Exercise details ▸
Your response should contain exactly the lines running from the one with "Someone swapped the" to the end of the data below, both included, and no pictures.
========================================================================
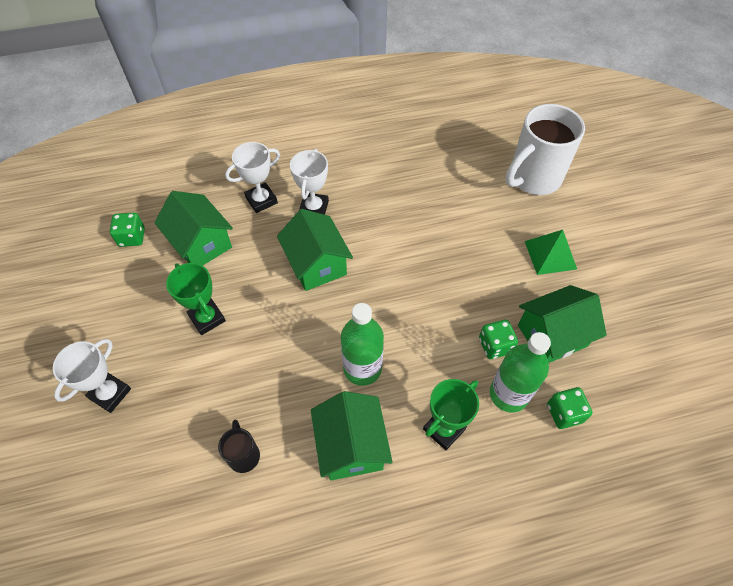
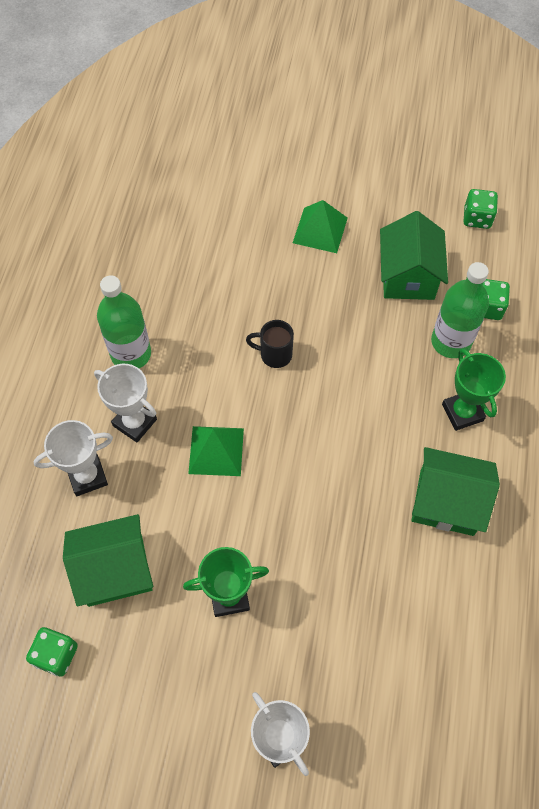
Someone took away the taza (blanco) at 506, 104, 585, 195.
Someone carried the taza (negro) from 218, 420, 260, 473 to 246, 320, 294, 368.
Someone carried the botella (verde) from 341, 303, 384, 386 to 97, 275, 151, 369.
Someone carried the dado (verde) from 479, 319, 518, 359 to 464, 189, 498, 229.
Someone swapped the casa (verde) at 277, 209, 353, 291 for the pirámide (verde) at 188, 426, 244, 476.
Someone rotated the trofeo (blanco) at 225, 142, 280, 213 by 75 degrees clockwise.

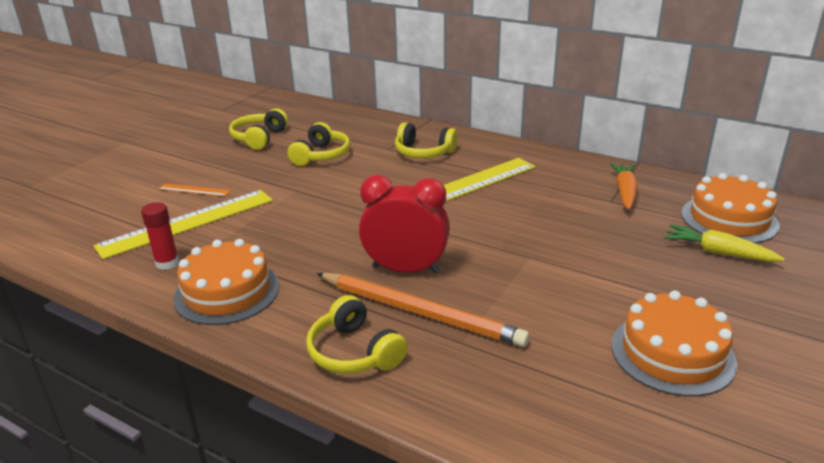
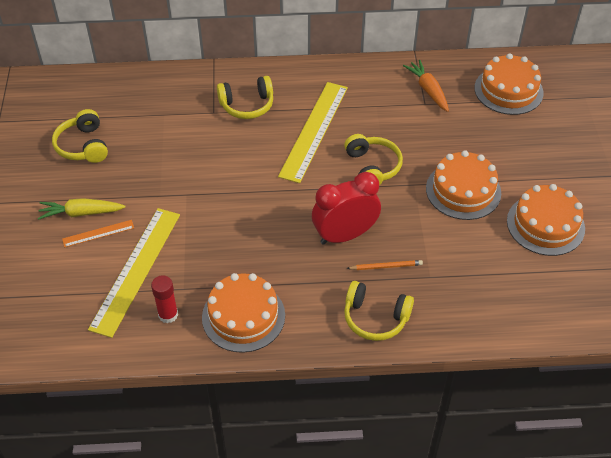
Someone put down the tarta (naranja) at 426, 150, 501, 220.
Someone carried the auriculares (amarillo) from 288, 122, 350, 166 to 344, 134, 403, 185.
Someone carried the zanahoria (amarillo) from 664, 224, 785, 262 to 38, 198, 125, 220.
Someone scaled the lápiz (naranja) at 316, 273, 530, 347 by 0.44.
========================================================================
Answer to this task ▸
Someone swapped the casa (verde) at 277, 209, 353, 291 for the pirámide (verde) at 188, 426, 244, 476.
Someone rotated the trofeo (blanco) at 225, 142, 280, 213 by 75 degrees clockwise.

Someone put down the tarta (naranja) at 426, 150, 501, 220.
Someone carried the auriculares (amarillo) from 288, 122, 350, 166 to 344, 134, 403, 185.
Someone carried the zanahoria (amarillo) from 664, 224, 785, 262 to 38, 198, 125, 220.
Someone scaled the lápiz (naranja) at 316, 273, 530, 347 by 0.44.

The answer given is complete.